[Opening Data to use section]

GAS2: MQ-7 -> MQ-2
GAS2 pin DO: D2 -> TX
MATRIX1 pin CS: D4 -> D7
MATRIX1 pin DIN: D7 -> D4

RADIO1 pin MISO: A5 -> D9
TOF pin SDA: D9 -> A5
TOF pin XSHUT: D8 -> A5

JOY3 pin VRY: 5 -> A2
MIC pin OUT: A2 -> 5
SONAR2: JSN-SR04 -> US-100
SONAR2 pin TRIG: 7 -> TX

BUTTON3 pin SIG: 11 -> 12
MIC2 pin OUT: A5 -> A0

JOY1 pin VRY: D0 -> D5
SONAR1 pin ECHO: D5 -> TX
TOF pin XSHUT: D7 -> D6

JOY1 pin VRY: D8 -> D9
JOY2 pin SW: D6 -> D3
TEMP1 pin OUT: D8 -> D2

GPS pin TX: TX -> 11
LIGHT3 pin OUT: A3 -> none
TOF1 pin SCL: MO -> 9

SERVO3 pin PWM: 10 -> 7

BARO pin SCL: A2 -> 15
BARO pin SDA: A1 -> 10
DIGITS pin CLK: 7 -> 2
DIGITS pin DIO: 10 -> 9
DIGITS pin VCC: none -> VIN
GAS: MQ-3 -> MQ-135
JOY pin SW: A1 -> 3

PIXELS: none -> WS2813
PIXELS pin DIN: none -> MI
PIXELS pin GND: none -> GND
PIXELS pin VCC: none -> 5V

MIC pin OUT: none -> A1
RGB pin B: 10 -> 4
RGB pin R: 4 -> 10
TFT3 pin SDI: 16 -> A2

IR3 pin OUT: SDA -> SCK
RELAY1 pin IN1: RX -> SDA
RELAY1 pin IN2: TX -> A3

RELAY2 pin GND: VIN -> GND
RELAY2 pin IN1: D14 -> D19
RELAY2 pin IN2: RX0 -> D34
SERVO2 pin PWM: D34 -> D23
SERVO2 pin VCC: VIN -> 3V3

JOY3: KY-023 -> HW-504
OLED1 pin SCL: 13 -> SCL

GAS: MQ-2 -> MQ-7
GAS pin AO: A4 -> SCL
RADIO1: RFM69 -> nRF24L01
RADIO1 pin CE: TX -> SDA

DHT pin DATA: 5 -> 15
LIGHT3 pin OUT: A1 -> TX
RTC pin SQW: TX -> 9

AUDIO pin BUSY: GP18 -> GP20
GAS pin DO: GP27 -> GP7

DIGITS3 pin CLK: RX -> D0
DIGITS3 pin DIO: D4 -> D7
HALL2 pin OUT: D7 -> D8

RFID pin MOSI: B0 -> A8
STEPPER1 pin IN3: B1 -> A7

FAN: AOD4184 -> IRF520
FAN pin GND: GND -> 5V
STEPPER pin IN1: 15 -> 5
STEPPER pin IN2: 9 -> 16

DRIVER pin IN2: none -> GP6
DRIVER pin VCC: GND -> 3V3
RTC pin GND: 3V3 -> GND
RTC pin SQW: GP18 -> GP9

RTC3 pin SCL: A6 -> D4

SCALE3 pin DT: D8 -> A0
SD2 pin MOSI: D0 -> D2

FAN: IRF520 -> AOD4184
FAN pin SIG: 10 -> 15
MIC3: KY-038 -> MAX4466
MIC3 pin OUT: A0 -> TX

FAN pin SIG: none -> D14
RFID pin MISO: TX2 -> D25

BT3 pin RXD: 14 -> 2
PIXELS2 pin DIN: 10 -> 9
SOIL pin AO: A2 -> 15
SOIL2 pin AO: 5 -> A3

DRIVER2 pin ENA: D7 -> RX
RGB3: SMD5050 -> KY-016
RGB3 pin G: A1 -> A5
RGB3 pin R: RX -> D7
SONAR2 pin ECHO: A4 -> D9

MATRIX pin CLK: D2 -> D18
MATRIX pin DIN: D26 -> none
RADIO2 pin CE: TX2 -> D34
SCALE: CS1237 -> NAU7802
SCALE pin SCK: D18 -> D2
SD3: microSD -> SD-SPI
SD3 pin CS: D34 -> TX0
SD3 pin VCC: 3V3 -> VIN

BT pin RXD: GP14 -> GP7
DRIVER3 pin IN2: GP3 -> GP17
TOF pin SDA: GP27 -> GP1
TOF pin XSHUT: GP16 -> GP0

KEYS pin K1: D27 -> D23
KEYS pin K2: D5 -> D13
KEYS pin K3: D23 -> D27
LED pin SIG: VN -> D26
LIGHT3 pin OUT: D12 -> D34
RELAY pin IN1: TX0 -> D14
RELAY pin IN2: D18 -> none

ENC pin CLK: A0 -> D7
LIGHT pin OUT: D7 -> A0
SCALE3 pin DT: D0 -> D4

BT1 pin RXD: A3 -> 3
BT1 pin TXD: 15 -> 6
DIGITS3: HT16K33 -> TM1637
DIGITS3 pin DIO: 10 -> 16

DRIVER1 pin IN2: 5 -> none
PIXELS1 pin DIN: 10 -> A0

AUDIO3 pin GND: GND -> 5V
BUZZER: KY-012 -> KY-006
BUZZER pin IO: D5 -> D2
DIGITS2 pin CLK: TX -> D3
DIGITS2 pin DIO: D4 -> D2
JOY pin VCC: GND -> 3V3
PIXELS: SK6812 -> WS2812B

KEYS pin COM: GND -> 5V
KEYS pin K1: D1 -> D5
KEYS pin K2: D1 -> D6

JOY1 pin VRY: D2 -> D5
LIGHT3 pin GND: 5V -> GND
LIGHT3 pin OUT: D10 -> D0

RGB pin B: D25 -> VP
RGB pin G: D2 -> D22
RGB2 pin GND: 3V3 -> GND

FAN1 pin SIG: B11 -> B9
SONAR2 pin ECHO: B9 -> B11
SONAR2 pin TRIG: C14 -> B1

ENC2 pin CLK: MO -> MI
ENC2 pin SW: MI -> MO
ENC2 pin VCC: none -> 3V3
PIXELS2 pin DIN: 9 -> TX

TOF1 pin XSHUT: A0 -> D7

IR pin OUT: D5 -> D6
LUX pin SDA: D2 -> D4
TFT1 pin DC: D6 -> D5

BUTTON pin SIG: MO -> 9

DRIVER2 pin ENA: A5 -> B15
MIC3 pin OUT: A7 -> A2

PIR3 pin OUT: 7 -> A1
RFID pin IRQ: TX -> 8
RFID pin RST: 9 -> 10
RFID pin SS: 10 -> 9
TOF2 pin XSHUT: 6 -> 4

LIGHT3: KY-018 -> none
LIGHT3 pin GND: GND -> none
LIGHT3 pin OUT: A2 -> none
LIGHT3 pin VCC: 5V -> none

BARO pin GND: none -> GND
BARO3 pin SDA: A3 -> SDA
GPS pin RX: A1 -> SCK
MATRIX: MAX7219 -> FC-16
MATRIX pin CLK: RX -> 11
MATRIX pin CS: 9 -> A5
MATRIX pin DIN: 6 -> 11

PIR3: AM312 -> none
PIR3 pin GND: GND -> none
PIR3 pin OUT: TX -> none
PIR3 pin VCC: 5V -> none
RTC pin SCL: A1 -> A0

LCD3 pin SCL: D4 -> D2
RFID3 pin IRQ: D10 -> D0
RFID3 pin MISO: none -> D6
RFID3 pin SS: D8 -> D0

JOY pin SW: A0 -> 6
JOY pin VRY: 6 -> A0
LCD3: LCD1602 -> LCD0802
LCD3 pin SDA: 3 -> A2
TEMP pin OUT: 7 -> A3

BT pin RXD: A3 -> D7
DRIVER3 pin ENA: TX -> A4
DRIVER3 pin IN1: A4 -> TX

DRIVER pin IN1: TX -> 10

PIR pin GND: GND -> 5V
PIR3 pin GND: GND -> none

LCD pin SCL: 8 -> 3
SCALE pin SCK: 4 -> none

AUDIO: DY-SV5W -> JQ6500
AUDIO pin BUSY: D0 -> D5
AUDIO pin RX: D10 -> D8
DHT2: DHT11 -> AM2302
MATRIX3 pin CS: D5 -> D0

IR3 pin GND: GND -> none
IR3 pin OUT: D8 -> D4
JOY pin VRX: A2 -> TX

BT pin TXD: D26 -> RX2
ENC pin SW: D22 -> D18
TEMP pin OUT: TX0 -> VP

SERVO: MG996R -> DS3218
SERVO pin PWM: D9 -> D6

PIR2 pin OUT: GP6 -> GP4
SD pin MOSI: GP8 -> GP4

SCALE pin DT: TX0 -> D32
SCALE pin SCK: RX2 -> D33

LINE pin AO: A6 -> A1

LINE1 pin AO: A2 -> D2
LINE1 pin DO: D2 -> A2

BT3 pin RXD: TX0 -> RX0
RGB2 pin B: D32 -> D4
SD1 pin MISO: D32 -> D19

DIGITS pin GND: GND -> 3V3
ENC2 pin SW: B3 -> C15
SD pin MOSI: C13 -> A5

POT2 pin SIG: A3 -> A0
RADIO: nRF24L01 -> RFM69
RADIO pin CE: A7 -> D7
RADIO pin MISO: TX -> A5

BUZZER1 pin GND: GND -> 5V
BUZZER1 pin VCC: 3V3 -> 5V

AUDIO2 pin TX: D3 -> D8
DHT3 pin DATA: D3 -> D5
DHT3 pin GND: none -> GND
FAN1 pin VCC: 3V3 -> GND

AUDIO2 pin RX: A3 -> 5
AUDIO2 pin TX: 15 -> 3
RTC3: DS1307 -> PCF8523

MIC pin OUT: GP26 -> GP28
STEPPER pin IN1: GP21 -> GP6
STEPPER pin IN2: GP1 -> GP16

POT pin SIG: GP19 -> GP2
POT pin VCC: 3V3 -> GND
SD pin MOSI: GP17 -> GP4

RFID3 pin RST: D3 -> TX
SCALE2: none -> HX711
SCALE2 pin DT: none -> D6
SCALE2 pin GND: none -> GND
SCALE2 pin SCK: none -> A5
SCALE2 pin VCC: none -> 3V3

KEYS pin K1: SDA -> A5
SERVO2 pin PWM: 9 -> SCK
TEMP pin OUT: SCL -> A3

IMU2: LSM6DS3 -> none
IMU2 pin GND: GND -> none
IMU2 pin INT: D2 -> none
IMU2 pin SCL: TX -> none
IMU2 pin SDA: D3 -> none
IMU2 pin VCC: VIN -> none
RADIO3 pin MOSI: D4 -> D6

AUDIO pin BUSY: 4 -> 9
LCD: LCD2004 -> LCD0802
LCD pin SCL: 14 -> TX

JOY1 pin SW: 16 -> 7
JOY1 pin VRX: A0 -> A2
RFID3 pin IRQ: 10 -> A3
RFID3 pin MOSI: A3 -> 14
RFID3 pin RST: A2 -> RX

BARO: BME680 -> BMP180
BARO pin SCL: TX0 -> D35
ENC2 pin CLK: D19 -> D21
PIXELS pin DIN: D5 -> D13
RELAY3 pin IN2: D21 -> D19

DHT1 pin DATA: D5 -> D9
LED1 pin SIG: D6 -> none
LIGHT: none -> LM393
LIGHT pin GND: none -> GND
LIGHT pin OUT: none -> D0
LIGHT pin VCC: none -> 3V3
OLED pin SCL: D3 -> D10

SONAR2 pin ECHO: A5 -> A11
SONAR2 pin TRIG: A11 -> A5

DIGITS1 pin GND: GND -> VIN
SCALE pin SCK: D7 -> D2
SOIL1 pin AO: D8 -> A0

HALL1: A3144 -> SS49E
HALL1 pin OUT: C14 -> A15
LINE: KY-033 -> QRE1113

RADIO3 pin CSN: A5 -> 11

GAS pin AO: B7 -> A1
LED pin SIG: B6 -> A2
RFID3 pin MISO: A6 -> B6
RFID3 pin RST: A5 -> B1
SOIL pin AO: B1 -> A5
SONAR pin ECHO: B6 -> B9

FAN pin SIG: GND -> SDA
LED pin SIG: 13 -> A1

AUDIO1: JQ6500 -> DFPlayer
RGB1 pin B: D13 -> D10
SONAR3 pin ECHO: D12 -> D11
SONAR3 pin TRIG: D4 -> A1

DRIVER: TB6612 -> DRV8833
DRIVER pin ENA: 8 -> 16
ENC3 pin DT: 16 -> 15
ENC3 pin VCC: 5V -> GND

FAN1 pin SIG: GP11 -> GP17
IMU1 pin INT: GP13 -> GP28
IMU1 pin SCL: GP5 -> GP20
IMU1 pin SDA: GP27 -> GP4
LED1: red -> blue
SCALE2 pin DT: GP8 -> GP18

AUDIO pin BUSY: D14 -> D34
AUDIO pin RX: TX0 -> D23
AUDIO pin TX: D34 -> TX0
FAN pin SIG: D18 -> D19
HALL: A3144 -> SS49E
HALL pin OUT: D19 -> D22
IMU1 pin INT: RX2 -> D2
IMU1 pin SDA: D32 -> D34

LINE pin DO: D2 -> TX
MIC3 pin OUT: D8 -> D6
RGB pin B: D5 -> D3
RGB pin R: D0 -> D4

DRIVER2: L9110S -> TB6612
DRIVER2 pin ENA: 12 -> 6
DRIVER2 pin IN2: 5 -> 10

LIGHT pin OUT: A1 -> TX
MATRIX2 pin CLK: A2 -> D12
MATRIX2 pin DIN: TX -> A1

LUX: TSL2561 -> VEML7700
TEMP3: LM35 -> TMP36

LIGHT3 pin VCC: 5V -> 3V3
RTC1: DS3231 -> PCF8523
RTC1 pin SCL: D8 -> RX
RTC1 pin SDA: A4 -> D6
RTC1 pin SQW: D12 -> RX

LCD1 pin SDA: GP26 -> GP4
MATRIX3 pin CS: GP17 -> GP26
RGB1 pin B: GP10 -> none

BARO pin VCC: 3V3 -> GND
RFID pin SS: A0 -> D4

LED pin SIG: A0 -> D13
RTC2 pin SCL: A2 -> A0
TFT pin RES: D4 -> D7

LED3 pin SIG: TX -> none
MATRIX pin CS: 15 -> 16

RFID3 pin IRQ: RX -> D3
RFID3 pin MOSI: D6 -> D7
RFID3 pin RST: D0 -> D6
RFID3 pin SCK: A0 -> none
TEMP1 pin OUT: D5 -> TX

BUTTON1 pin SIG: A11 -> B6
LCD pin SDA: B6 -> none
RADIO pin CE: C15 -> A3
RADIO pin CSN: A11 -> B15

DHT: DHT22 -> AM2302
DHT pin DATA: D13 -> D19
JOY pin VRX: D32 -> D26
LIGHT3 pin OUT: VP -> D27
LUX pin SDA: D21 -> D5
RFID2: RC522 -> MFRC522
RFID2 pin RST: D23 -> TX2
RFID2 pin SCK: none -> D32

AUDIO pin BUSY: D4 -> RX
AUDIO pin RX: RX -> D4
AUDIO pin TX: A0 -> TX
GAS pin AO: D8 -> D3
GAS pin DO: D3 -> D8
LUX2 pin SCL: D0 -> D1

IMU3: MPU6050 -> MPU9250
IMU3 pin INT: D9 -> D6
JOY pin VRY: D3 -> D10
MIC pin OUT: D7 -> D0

[Closing Data to use section]

Please copy the lines above from the line with "SCALE pin SCK: D7 -> D2" up to and including the line with "SOIL pin AO: B1 -> A5", exactly as written and with nothing else.

SCALE pin SCK: D7 -> D2
SOIL1 pin AO: D8 -> A0

HALL1: A3144 -> SS49E
HALL1 pin OUT: C14 -> A15
LINE: KY-033 -> QRE1113

RADIO3 pin CSN: A5 -> 11

GAS pin AO: B7 -> A1
LED pin SIG: B6 -> A2
RFID3 pin MISO: A6 -> B6
RFID3 pin RST: A5 -> B1
SOIL pin AO: B1 -> A5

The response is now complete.